▸ The problem
Nothing but the data below, returned exactly, should appear in the answer.

(Beginning of Supplied data)

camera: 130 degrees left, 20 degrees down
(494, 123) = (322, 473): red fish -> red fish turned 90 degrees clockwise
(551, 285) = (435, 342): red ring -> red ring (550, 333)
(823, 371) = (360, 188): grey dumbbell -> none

(End of Supplied data)

▸ Reply
camera: 130 degrees left, 20 degrees down
(494, 123) = (322, 473): red fish -> red fish turned 90 degrees clockwise
(551, 285) = (435, 342): red ring -> red ring (550, 333)
(823, 371) = (360, 188): grey dumbbell -> none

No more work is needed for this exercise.